*** Opening DATA ***
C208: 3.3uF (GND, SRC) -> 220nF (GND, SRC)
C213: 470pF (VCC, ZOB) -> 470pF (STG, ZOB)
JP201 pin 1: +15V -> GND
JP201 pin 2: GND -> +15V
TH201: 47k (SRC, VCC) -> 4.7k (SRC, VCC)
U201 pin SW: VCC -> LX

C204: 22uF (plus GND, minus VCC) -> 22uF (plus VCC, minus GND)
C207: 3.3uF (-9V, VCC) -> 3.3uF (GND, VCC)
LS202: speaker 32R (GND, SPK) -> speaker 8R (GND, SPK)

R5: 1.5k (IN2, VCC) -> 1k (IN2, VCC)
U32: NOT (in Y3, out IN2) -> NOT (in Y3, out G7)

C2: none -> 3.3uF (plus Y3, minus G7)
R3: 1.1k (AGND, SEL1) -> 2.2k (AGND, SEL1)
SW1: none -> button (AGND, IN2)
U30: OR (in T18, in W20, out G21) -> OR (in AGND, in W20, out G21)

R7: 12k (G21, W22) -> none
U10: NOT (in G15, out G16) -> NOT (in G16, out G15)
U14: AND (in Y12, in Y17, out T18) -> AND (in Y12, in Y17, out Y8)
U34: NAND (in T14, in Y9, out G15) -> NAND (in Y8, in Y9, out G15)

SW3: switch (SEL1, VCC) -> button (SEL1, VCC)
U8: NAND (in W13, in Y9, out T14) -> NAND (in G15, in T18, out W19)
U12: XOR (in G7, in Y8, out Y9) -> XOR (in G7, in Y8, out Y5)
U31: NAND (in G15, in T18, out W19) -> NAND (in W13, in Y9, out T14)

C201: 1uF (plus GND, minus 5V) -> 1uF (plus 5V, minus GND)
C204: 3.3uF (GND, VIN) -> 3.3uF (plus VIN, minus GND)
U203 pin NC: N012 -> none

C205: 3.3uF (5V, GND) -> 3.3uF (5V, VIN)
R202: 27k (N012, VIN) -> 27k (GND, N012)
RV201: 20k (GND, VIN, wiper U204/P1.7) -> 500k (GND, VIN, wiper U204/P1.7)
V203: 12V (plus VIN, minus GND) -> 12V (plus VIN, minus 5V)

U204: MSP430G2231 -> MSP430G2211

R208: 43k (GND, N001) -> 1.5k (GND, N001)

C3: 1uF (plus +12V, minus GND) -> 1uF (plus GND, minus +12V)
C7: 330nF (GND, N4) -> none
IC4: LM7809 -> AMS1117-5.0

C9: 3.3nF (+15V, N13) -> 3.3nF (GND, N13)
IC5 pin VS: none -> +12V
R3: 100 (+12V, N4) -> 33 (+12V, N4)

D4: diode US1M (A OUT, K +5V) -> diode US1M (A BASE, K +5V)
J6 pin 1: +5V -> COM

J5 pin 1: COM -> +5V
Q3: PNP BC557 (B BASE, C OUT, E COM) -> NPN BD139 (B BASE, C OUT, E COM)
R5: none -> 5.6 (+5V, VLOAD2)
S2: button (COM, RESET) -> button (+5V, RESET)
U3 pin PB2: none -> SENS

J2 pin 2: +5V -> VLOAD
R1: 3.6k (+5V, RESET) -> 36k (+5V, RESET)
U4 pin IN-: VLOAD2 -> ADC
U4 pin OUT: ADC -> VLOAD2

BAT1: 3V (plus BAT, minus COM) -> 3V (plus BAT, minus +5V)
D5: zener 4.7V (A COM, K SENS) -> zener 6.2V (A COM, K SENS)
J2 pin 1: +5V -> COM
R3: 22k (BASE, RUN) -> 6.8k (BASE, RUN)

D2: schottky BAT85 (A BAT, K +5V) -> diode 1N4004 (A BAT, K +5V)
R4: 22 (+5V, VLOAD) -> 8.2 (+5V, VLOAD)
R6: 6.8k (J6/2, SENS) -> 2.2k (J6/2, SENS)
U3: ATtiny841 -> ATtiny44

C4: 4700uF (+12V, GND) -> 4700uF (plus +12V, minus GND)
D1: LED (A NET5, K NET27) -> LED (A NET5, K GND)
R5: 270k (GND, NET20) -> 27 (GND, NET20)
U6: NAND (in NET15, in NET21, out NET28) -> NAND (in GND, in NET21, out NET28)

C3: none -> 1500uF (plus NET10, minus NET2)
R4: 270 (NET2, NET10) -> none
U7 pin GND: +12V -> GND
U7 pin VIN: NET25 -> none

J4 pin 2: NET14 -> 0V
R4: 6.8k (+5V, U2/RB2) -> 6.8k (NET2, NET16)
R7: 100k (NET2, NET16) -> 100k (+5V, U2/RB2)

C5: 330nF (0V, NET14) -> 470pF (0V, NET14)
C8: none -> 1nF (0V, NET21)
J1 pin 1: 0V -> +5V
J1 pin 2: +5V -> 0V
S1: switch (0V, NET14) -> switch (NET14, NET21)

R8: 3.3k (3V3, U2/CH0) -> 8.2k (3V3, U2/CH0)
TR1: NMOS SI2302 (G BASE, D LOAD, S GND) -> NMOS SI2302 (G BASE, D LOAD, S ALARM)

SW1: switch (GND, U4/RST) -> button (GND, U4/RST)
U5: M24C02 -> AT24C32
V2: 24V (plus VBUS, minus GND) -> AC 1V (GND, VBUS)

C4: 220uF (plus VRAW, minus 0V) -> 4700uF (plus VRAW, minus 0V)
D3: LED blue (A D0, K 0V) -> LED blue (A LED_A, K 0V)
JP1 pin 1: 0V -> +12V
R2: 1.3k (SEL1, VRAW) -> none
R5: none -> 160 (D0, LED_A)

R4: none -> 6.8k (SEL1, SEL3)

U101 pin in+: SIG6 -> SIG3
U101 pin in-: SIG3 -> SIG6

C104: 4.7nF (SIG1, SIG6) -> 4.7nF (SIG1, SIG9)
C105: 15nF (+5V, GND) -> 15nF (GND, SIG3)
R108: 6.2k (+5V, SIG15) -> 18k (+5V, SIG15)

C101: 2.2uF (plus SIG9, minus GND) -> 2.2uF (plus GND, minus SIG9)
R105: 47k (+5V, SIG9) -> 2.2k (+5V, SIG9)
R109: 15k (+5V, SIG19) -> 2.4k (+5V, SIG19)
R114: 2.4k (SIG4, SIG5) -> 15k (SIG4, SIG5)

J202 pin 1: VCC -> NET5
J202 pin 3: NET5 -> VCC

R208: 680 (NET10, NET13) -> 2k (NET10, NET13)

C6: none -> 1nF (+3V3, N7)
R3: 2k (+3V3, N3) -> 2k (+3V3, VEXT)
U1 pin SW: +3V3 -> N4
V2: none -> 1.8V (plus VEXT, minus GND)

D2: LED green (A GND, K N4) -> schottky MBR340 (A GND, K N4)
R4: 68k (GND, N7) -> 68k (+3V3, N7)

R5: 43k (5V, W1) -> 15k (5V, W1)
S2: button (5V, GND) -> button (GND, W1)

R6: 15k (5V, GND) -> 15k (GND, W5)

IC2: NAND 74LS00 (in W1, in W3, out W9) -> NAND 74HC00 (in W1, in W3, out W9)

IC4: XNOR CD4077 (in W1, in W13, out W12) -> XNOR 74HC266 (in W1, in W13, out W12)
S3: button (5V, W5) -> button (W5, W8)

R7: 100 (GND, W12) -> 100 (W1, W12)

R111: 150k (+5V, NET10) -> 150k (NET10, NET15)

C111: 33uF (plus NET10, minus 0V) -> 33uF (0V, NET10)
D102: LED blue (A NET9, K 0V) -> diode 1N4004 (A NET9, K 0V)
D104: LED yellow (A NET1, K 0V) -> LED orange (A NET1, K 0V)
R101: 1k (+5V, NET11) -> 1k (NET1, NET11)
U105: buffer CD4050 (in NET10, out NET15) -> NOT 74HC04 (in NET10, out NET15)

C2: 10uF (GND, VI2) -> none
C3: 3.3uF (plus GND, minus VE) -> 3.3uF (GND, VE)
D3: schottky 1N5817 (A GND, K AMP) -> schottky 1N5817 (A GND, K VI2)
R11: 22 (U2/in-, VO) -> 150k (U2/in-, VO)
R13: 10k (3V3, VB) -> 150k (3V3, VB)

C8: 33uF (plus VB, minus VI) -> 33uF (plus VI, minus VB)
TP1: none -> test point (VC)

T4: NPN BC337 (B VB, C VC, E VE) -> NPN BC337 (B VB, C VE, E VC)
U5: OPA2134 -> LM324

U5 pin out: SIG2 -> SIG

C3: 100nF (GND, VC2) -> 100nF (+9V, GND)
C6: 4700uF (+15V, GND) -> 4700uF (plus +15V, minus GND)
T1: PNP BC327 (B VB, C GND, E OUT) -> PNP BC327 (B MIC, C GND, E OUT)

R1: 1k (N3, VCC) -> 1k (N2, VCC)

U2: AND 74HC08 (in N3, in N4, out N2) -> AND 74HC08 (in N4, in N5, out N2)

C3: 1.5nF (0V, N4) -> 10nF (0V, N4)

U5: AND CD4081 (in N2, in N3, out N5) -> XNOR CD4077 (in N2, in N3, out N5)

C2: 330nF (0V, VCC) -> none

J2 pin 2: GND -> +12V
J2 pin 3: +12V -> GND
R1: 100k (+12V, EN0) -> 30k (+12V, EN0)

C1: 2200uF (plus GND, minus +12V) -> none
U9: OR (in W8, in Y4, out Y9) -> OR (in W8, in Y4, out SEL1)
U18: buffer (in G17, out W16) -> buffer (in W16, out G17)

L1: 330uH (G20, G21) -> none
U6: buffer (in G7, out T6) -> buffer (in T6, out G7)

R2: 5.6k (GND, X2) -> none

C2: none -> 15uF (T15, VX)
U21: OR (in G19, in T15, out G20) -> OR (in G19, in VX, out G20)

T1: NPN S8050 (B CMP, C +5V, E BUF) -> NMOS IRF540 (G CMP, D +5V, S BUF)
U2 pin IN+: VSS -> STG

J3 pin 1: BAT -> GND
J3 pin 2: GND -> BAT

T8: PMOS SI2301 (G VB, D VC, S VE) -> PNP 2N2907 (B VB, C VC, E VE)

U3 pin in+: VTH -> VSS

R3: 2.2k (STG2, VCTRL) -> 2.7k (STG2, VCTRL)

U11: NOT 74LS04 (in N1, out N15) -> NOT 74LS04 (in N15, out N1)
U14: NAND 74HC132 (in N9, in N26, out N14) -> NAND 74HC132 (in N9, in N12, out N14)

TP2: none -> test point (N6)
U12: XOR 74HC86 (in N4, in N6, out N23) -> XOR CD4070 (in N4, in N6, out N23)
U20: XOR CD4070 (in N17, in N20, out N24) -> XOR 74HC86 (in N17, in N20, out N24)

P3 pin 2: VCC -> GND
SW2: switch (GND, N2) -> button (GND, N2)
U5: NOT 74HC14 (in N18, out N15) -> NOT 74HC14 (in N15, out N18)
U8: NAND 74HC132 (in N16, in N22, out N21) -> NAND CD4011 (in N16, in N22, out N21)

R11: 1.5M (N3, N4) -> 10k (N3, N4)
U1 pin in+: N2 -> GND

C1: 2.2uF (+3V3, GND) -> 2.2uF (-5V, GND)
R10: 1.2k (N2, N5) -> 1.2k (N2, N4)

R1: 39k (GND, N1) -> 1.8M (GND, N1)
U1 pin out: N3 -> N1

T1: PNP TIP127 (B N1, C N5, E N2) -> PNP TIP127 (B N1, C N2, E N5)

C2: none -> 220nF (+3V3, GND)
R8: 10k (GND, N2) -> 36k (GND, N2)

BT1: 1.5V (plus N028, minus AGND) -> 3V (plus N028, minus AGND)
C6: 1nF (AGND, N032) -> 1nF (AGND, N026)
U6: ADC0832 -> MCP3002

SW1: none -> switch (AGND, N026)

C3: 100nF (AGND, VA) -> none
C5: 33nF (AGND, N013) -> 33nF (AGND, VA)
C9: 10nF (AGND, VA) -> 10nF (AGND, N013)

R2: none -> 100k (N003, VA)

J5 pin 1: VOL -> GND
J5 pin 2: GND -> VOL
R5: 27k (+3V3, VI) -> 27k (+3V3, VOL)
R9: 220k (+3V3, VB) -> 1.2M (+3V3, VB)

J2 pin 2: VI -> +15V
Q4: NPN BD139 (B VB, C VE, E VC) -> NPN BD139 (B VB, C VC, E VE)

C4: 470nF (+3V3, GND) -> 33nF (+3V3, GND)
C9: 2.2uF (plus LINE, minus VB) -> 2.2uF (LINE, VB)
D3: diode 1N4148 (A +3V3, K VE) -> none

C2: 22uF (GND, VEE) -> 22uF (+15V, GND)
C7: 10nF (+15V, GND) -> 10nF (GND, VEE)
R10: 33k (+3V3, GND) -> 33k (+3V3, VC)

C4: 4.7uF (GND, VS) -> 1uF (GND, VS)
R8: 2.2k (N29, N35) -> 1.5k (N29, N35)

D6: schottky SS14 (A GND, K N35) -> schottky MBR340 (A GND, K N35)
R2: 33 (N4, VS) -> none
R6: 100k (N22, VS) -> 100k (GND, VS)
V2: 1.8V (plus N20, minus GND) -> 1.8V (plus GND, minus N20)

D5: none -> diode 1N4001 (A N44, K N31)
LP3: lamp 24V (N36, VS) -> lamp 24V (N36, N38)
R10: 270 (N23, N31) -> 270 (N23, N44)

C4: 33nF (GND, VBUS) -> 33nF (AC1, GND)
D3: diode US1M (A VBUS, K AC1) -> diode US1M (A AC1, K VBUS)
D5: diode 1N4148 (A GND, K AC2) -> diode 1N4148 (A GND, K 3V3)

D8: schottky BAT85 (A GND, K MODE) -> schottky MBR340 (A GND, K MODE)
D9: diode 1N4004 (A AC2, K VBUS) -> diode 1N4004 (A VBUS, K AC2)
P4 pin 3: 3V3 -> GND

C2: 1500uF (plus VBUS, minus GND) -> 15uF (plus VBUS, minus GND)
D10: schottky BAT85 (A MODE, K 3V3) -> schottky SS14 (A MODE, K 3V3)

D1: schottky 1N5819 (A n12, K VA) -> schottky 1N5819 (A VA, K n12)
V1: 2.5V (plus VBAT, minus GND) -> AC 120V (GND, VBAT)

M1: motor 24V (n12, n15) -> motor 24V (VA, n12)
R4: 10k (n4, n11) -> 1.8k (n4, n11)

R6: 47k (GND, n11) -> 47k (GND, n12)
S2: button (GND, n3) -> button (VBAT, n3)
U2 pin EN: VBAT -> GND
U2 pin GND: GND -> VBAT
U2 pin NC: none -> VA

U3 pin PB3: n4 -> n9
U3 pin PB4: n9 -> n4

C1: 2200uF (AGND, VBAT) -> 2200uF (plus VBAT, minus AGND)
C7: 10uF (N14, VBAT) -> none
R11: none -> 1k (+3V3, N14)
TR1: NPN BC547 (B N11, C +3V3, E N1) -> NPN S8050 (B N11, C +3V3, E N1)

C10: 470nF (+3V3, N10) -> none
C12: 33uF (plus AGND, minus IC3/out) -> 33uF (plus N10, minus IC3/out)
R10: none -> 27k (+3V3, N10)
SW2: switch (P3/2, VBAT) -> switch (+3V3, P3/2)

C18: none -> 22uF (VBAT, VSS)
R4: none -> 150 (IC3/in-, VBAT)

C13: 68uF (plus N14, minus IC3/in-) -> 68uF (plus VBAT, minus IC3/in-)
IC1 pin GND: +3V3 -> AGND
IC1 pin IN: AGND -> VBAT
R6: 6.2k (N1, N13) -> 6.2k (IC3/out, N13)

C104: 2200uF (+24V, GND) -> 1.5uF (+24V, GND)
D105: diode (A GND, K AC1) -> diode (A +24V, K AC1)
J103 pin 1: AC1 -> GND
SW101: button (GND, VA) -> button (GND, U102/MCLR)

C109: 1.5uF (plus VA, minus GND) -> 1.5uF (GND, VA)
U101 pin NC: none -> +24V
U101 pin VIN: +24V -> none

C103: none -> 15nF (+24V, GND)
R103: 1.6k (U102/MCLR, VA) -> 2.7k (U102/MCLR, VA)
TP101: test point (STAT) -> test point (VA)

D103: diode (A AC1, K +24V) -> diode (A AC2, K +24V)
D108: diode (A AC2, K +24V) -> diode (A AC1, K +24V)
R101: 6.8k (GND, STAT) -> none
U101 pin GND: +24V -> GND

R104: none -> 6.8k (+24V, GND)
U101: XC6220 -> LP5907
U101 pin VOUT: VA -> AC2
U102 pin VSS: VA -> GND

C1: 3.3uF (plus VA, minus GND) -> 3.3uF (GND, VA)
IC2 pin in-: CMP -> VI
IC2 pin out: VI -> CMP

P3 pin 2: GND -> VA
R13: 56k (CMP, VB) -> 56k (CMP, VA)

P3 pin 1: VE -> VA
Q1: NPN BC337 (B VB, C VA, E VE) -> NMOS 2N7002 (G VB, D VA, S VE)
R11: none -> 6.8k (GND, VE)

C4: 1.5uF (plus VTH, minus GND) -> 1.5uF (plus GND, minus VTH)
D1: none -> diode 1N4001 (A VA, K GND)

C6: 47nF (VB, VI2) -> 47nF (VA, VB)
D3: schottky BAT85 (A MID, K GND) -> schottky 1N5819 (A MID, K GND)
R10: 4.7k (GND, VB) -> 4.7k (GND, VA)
*** Closing DATA ***
PROBLEM TO SOLVE:
Reproduce every line from the listing above that holds the word "schottky".

OUTPUT FOR THIS EXERCISE:
D2: schottky BAT85 (A BAT, K +5V) -> diode 1N4004 (A BAT, K +5V)
D2: LED green (A GND, K N4) -> schottky MBR340 (A GND, K N4)
D3: schottky 1N5817 (A GND, K AMP) -> schottky 1N5817 (A GND, K VI2)
D6: schottky SS14 (A GND, K N35) -> schottky MBR340 (A GND, K N35)
D8: schottky BAT85 (A GND, K MODE) -> schottky MBR340 (A GND, K MODE)
D10: schottky BAT85 (A MODE, K 3V3) -> schottky SS14 (A MODE, K 3V3)
D1: schottky 1N5819 (A n12, K VA) -> schottky 1N5819 (A VA, K n12)
D3: schottky BAT85 (A MID, K GND) -> schottky 1N5819 (A MID, K GND)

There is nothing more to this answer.